[Items from a data source]
-=-=-

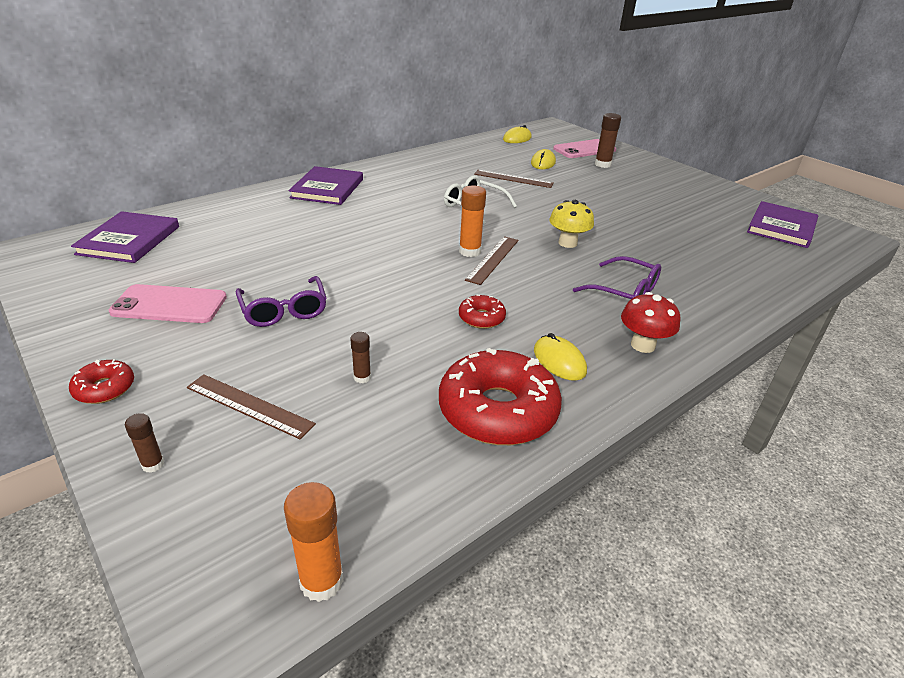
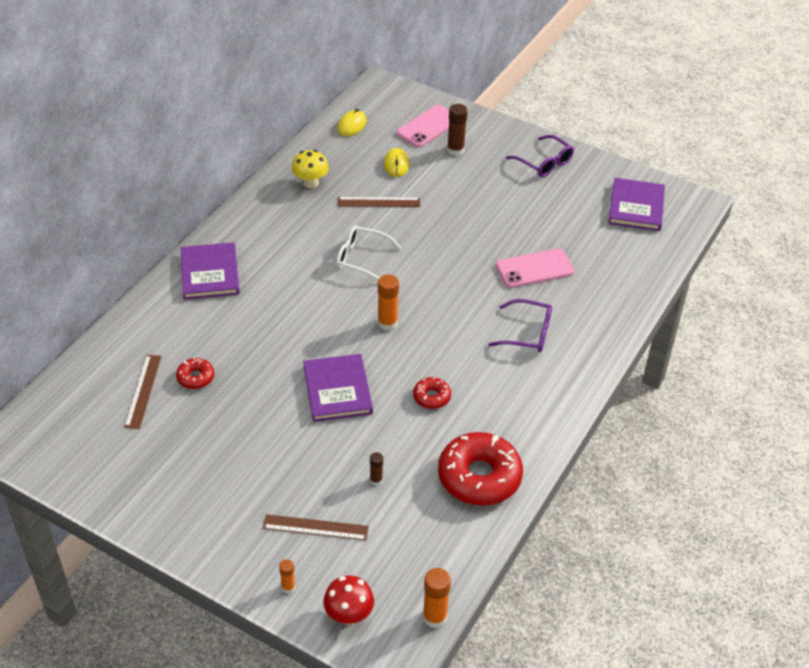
camera: 20 degrees left, 10 degrees up
(104, 388) = (206, 548): red donut -> red donut (195, 377)
(129, 240) = (84, 402): purple book -> purple book (337, 390)
(153, 464) = (288, 587): brown glue stick -> orange glue stick
(169, 305) = (185, 461): pink phone -> pink phone (534, 269)
(284, 310) = (279, 438): purple glasses -> purple glasses (544, 163)
(493, 259) = (411, 327): brown ruler -> brown ruler (143, 391)
(559, 361) = (503, 421): yellow mouse -> none
(567, 243) = (464, 286): yellow mushroom -> yellow mushroom (310, 183)
(643, 345) = (556, 387): red mushroom -> red mushroom (349, 615)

-=-=-

**WHAT YOU HAVE TO DO:** Where does the word "yellow" occur in the data? Copy every line that has it.

**RESULT:**
(559, 361) = (503, 421): yellow mouse -> none
(567, 243) = (464, 286): yellow mushroom -> yellow mushroom (310, 183)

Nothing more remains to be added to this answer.